* [Exercise brief] Aside from the pictures, the entries should be given again exactly.

* [Information shown]

+++

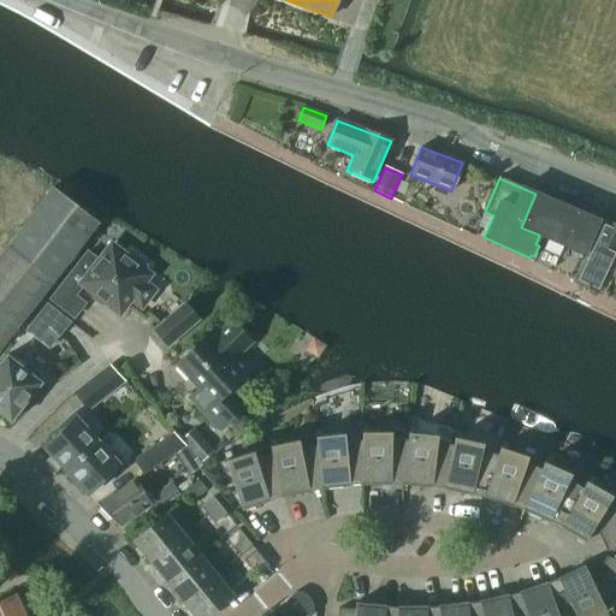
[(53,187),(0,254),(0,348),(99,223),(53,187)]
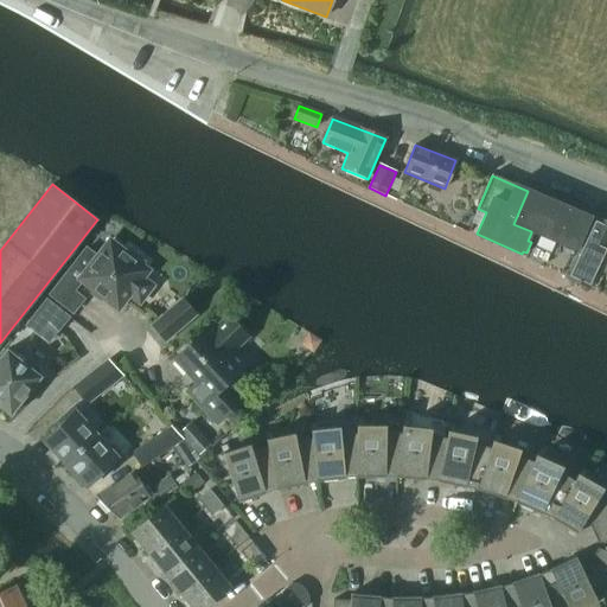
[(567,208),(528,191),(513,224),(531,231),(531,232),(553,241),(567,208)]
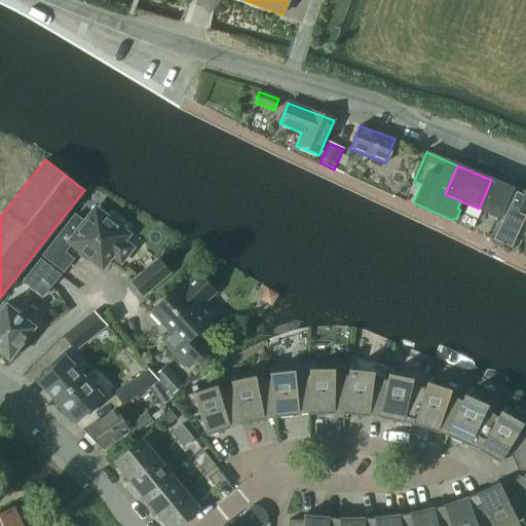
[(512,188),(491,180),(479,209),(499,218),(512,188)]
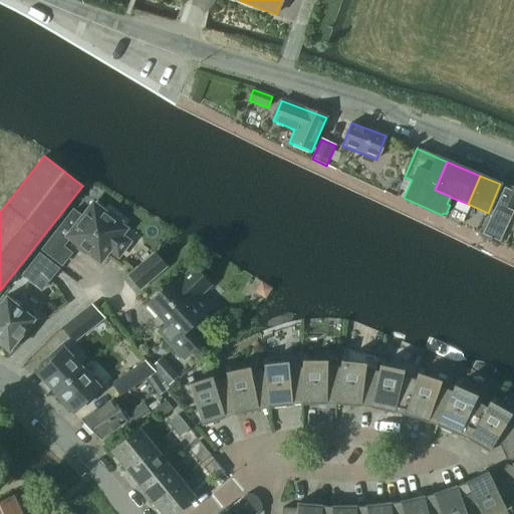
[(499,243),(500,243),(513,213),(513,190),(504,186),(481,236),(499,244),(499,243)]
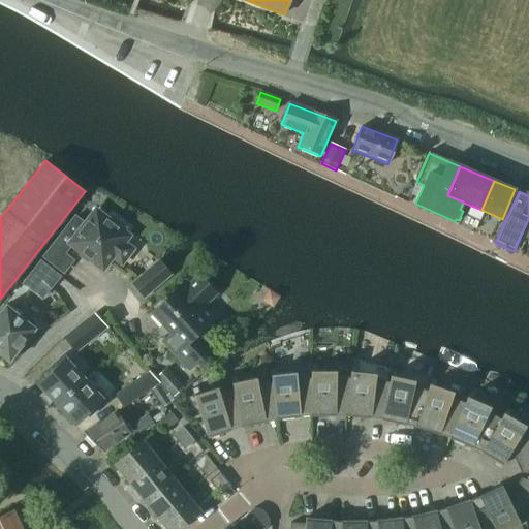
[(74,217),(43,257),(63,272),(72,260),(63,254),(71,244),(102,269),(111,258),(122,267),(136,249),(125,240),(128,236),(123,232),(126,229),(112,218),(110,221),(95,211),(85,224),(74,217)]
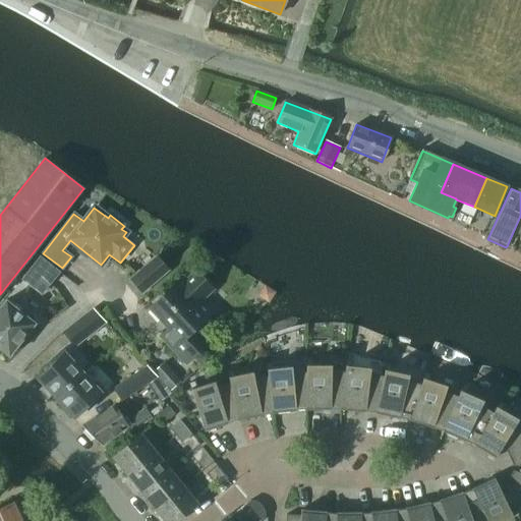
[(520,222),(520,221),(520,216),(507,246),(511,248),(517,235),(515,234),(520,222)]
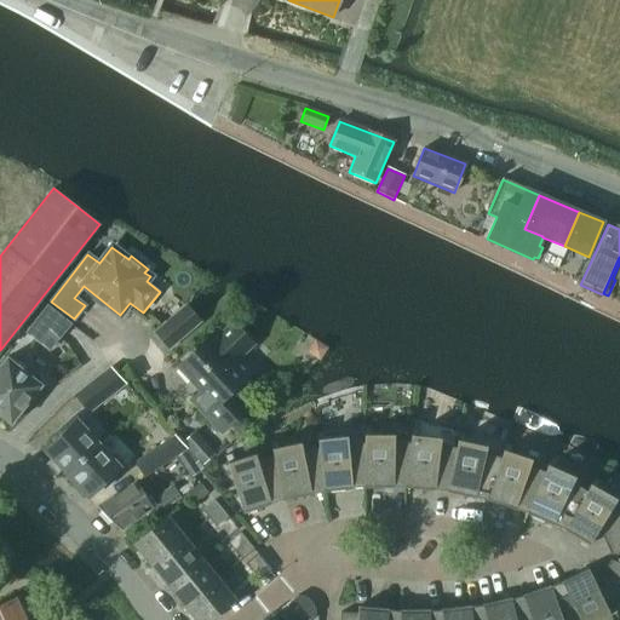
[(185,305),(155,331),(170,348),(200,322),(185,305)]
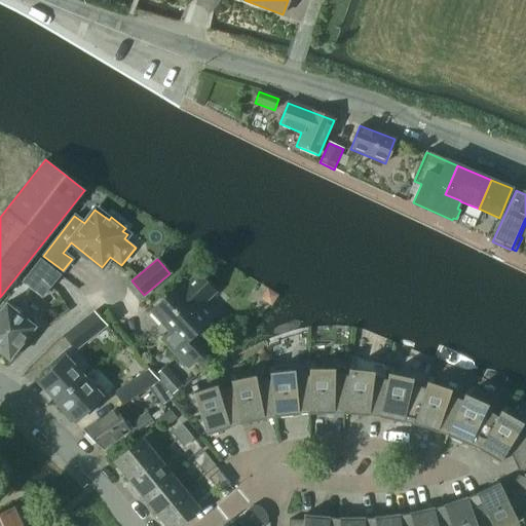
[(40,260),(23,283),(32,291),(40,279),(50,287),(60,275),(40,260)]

+++

* [Answer to this exercise]
[(53,187),(0,254),(0,348),(99,223),(53,187)]
[(567,208),(528,191),(513,224),(531,231),(531,232),(553,241),(567,208)]
[(512,188),(491,180),(479,209),(499,218),(512,188)]
[(499,243),(500,243),(513,213),(513,190),(504,186),(481,236),(499,244),(499,243)]
[(74,217),(43,257),(63,272),(72,260),(63,254),(71,244),(102,269),(111,258),(122,267),(136,249),(125,240),(128,236),(123,232),(126,229),(112,218),(110,221),(95,211),(85,224),(74,217)]
[(520,222),(520,221),(520,216),(507,246),(511,248),(517,235),(515,234),(520,222)]
[(185,305),(155,331),(170,348),(200,322),(185,305)]
[(40,260),(23,283),(32,291),(40,279),(50,287),(60,275),(40,260)]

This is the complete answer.